-- PROVIDED DATA follows --

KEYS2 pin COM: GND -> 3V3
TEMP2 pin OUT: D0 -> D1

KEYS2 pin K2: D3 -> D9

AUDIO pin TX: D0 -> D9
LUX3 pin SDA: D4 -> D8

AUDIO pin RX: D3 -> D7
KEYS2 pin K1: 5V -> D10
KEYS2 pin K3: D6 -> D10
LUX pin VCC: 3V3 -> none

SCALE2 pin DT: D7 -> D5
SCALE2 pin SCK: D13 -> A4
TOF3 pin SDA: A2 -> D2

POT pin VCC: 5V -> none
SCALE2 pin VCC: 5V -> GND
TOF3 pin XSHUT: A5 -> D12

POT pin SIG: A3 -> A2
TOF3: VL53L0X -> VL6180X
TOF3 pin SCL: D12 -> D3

-- PROVIDED DATA concluded --

DIRECTIONS: Could you print the lines above, exactly as written, from the line containing "AUDIO pin TX: D0 -> D9" through the final one?

SOLUTION BELOW:
AUDIO pin TX: D0 -> D9
LUX3 pin SDA: D4 -> D8

AUDIO pin RX: D3 -> D7
KEYS2 pin K1: 5V -> D10
KEYS2 pin K3: D6 -> D10
LUX pin VCC: 3V3 -> none

SCALE2 pin DT: D7 -> D5
SCALE2 pin SCK: D13 -> A4
TOF3 pin SDA: A2 -> D2

POT pin VCC: 5V -> none
SCALE2 pin VCC: 5V -> GND
TOF3 pin XSHUT: A5 -> D12

POT pin SIG: A3 -> A2
TOF3: VL53L0X -> VL6180X
TOF3 pin SCL: D12 -> D3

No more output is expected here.